◆ **ABOUT THIS TASK**:
In the records below, find the line containing "D1: none -> diode US1M (A N3, K N14)"; copy exactly that line and all lines after it to the end, and nothing else.

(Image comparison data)
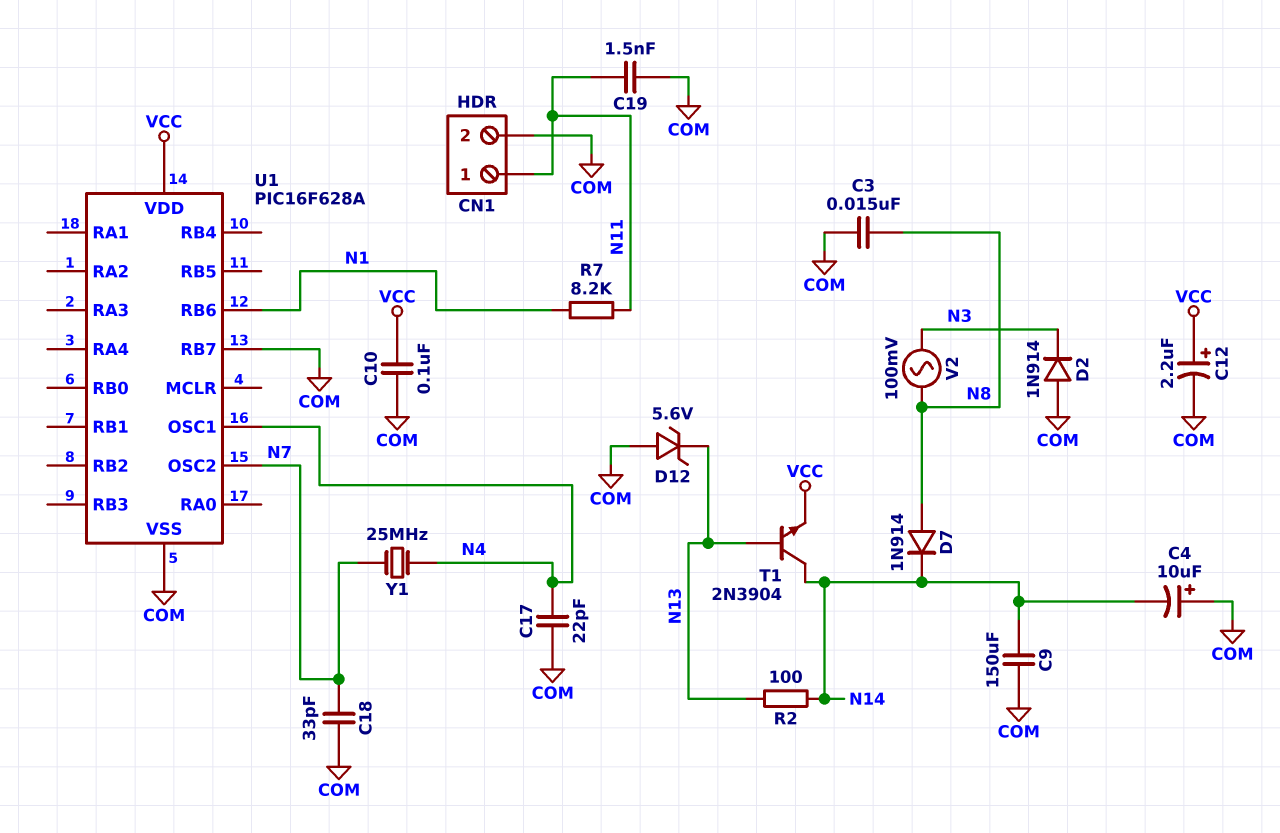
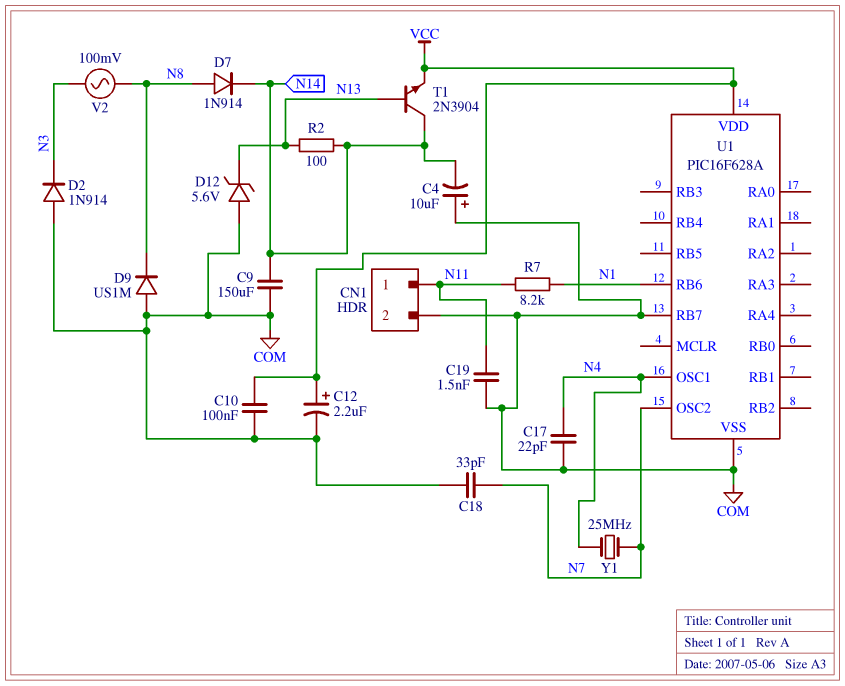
C3: 15nF (COM, N8) -> none
D9: none -> diode US1M (A COM, K N8)

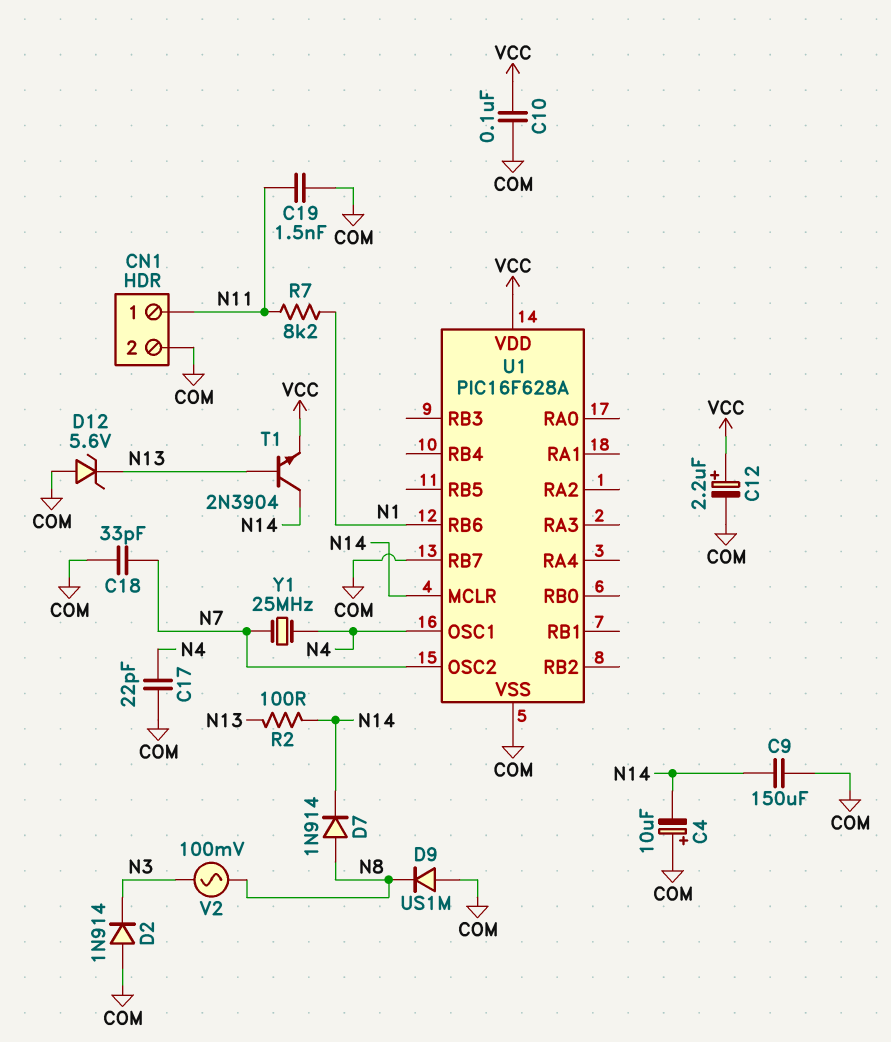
U1 pin MCLR: none -> N14

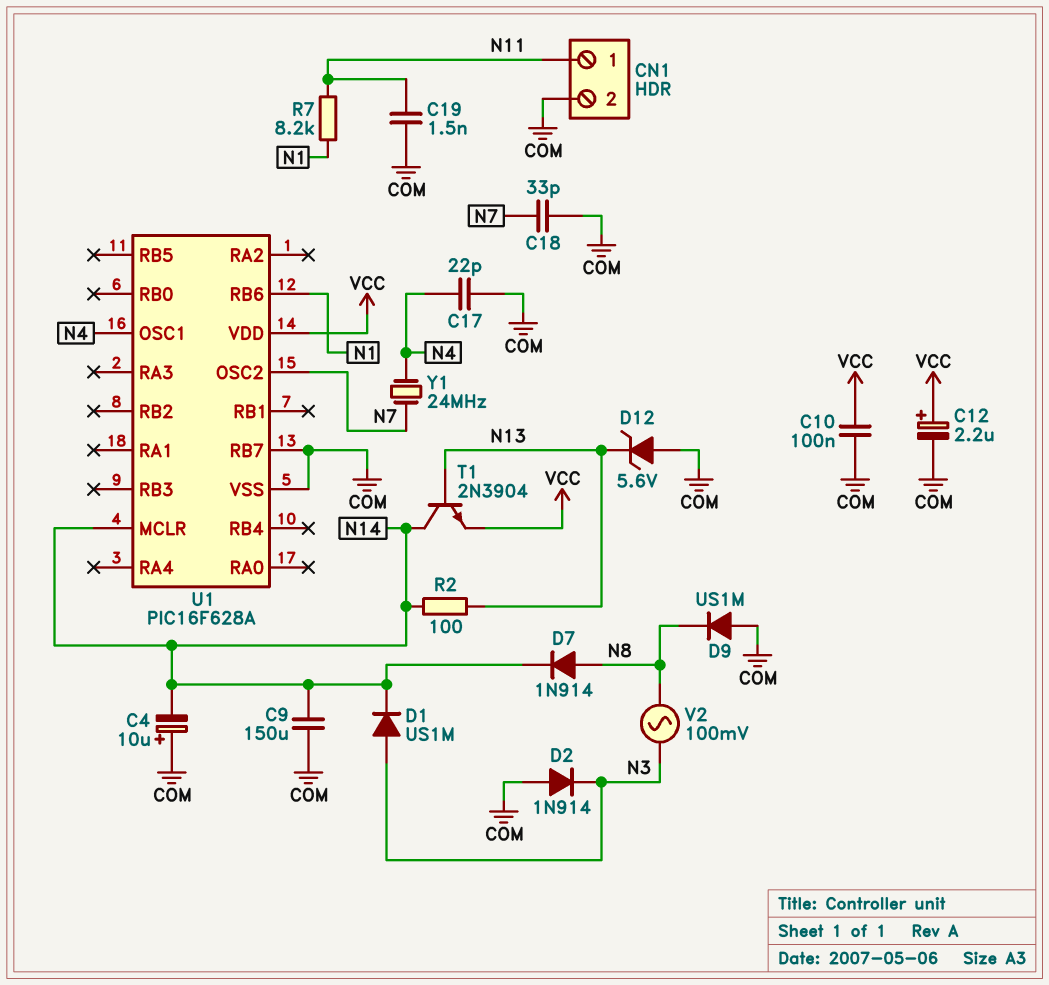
D1: none -> diode US1M (A N3, K N14)
Y1: 25MHz (N4, N7) -> 24MHz (N4, N7)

◆ **TASK RESULT**:
D1: none -> diode US1M (A N3, K N14)
Y1: 25MHz (N4, N7) -> 24MHz (N4, N7)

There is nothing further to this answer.